** Opening Provided information block **

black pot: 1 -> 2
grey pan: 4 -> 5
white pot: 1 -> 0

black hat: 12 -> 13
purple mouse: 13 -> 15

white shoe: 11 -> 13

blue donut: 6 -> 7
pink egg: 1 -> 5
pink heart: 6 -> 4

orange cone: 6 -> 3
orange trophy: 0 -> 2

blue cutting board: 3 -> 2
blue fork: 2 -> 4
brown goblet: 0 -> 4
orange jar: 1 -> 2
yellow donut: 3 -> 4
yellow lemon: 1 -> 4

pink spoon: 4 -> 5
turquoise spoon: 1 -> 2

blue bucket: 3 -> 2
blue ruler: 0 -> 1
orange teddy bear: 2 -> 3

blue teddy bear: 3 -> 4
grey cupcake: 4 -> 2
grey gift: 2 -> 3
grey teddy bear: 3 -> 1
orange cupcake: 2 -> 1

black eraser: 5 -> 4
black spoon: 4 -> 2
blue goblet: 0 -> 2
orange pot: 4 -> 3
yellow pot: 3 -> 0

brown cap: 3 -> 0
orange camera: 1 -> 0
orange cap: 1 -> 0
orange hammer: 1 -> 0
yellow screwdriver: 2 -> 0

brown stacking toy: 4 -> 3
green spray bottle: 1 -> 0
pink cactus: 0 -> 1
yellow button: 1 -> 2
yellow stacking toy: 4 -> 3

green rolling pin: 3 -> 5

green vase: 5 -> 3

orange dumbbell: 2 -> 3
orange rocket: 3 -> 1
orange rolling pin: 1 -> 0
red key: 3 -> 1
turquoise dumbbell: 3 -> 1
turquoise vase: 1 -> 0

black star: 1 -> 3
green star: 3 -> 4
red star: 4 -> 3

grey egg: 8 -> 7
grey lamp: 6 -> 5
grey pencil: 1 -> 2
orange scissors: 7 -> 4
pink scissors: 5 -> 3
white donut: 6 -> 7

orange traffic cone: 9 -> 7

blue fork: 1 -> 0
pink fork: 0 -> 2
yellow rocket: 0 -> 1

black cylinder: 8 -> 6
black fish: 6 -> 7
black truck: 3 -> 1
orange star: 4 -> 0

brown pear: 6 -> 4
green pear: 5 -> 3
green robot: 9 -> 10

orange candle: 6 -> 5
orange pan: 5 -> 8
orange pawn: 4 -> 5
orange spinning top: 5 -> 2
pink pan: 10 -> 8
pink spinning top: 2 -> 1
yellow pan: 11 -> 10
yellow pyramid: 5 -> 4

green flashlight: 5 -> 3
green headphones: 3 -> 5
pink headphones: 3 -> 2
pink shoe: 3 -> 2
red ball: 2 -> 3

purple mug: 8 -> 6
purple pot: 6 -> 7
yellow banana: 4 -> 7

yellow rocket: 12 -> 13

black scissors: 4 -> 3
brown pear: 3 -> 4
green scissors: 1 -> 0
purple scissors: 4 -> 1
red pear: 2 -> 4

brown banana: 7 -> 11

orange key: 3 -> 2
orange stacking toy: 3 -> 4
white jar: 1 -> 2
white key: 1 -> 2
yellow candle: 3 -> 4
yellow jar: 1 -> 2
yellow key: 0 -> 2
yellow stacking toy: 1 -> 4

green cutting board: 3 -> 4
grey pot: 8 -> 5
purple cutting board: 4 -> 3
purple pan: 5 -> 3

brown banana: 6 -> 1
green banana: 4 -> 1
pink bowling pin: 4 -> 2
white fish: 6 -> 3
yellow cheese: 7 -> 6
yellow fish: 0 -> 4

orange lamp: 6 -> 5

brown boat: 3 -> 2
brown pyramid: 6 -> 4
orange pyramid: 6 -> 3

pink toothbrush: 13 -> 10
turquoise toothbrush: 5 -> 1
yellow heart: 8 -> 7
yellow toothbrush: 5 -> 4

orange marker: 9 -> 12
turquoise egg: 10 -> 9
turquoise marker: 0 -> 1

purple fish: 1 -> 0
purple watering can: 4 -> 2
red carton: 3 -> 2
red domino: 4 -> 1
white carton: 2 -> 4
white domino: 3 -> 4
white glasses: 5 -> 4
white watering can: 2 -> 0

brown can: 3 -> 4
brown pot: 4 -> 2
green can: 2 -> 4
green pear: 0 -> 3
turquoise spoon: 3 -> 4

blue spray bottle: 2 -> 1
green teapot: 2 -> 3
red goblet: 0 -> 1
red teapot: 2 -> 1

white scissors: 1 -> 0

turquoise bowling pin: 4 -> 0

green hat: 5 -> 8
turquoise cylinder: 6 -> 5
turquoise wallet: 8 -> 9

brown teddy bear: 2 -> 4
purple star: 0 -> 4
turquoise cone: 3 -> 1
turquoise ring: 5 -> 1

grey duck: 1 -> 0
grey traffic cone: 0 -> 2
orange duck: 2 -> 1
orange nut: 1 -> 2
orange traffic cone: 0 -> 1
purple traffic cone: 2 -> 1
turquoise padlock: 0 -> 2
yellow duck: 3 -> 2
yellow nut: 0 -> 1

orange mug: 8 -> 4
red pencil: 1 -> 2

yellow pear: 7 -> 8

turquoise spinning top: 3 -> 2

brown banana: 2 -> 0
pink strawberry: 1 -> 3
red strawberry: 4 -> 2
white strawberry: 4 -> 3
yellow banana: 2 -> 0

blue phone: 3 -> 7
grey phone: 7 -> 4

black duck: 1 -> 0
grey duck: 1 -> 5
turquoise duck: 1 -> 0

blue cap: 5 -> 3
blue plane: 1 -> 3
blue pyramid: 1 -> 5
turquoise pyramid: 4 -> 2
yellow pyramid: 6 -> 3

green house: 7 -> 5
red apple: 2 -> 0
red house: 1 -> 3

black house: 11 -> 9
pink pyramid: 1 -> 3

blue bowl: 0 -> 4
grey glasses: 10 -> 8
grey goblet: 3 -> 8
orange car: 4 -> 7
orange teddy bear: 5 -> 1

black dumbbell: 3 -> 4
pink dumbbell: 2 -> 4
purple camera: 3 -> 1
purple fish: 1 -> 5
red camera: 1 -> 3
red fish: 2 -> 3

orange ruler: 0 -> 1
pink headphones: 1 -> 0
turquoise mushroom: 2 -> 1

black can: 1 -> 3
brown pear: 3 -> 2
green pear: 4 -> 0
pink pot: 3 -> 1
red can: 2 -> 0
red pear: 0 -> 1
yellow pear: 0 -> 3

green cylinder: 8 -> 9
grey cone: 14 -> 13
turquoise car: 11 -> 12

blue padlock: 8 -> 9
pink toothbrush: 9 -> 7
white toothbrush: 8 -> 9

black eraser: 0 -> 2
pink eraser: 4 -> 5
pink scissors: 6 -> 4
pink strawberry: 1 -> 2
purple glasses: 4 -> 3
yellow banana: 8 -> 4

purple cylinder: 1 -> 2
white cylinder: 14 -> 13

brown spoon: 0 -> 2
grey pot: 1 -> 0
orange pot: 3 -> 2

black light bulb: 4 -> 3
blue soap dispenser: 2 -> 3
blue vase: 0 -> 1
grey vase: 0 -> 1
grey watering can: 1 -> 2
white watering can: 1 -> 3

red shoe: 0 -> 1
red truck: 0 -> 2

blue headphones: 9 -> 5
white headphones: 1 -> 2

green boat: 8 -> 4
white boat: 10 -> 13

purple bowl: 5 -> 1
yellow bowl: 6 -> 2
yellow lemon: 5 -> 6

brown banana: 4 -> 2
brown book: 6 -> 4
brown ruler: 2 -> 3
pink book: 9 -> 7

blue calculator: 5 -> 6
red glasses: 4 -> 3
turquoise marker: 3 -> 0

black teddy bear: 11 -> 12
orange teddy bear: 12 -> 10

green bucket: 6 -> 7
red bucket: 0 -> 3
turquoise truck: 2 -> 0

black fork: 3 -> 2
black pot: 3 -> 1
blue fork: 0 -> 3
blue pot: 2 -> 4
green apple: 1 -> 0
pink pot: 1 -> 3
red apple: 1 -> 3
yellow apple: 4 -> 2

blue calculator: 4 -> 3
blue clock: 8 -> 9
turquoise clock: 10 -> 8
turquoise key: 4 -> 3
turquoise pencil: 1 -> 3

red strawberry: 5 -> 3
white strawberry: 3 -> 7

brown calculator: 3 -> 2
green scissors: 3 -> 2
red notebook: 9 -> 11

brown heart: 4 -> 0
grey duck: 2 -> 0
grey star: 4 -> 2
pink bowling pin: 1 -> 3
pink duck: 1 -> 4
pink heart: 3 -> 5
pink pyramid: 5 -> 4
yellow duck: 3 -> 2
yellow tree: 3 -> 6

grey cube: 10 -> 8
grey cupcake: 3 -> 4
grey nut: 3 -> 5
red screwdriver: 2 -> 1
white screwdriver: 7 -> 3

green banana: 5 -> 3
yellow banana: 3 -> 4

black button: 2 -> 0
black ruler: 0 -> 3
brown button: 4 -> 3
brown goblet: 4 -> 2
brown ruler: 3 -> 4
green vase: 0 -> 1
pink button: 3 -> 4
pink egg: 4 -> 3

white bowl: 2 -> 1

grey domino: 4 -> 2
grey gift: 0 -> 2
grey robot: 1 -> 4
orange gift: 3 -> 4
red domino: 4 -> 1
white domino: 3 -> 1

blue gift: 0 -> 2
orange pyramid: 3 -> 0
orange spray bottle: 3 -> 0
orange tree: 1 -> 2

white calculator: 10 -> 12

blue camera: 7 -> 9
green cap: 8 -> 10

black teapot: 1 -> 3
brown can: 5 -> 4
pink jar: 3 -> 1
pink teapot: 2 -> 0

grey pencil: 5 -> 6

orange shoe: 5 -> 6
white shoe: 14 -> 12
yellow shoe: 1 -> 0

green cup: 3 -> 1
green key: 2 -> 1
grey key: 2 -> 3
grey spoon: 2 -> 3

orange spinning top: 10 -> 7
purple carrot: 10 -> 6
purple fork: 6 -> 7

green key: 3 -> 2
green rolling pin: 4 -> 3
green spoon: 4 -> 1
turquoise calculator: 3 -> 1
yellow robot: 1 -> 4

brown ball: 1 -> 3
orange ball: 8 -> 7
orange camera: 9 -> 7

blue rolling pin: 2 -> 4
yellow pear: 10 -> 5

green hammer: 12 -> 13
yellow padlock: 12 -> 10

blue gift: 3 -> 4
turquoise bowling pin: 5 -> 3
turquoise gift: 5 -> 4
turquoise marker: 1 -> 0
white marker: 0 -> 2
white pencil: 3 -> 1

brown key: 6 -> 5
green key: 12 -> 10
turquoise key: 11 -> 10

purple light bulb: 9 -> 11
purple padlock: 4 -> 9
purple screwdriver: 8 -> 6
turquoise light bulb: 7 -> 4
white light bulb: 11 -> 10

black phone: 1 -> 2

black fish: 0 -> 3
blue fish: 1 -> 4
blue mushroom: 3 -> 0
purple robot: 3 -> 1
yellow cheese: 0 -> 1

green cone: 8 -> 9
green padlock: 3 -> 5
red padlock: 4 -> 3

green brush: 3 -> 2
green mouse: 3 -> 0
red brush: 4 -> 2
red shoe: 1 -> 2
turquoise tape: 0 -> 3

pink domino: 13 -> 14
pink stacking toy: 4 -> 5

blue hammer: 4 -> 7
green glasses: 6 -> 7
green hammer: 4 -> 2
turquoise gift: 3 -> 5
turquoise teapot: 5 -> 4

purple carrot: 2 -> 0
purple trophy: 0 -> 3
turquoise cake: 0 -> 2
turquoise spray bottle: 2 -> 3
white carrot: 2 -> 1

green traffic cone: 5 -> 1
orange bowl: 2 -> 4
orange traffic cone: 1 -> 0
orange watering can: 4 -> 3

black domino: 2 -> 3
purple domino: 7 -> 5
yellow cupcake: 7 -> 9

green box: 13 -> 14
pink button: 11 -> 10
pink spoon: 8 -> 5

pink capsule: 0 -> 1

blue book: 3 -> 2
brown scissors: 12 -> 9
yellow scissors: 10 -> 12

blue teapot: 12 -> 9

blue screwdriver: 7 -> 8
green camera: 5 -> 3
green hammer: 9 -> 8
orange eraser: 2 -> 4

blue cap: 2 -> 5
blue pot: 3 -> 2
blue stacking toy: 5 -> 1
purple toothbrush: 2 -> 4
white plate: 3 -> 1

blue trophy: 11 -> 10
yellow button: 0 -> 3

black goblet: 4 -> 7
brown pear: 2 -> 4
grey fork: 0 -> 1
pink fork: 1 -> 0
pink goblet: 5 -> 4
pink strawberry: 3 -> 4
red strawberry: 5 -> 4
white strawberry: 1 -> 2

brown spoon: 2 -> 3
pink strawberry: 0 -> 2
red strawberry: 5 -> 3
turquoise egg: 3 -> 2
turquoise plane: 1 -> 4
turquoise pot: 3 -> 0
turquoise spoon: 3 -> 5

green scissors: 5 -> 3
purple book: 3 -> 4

** Closing Provided information block **

The problem: From the entries above, write out only the lines starting at the line that holds "orange ruler: 0 -> 1" and ending at the line that holds "green banana: 5 -> 3", keeping both and matching them exactly.

Result of the task:
orange ruler: 0 -> 1
pink headphones: 1 -> 0
turquoise mushroom: 2 -> 1

black can: 1 -> 3
brown pear: 3 -> 2
green pear: 4 -> 0
pink pot: 3 -> 1
red can: 2 -> 0
red pear: 0 -> 1
yellow pear: 0 -> 3

green cylinder: 8 -> 9
grey cone: 14 -> 13
turquoise car: 11 -> 12

blue padlock: 8 -> 9
pink toothbrush: 9 -> 7
white toothbrush: 8 -> 9

black eraser: 0 -> 2
pink eraser: 4 -> 5
pink scissors: 6 -> 4
pink strawberry: 1 -> 2
purple glasses: 4 -> 3
yellow banana: 8 -> 4

purple cylinder: 1 -> 2
white cylinder: 14 -> 13

brown spoon: 0 -> 2
grey pot: 1 -> 0
orange pot: 3 -> 2

black light bulb: 4 -> 3
blue soap dispenser: 2 -> 3
blue vase: 0 -> 1
grey vase: 0 -> 1
grey watering can: 1 -> 2
white watering can: 1 -> 3

red shoe: 0 -> 1
red truck: 0 -> 2

blue headphones: 9 -> 5
white headphones: 1 -> 2

green boat: 8 -> 4
white boat: 10 -> 13

purple bowl: 5 -> 1
yellow bowl: 6 -> 2
yellow lemon: 5 -> 6

brown banana: 4 -> 2
brown book: 6 -> 4
brown ruler: 2 -> 3
pink book: 9 -> 7

blue calculator: 5 -> 6
red glasses: 4 -> 3
turquoise marker: 3 -> 0

black teddy bear: 11 -> 12
orange teddy bear: 12 -> 10

green bucket: 6 -> 7
red bucket: 0 -> 3
turquoise truck: 2 -> 0

black fork: 3 -> 2
black pot: 3 -> 1
blue fork: 0 -> 3
blue pot: 2 -> 4
green apple: 1 -> 0
pink pot: 1 -> 3
red apple: 1 -> 3
yellow apple: 4 -> 2

blue calculator: 4 -> 3
blue clock: 8 -> 9
turquoise clock: 10 -> 8
turquoise key: 4 -> 3
turquoise pencil: 1 -> 3

red strawberry: 5 -> 3
white strawberry: 3 -> 7

brown calculator: 3 -> 2
green scissors: 3 -> 2
red notebook: 9 -> 11

brown heart: 4 -> 0
grey duck: 2 -> 0
grey star: 4 -> 2
pink bowling pin: 1 -> 3
pink duck: 1 -> 4
pink heart: 3 -> 5
pink pyramid: 5 -> 4
yellow duck: 3 -> 2
yellow tree: 3 -> 6

grey cube: 10 -> 8
grey cupcake: 3 -> 4
grey nut: 3 -> 5
red screwdriver: 2 -> 1
white screwdriver: 7 -> 3

green banana: 5 -> 3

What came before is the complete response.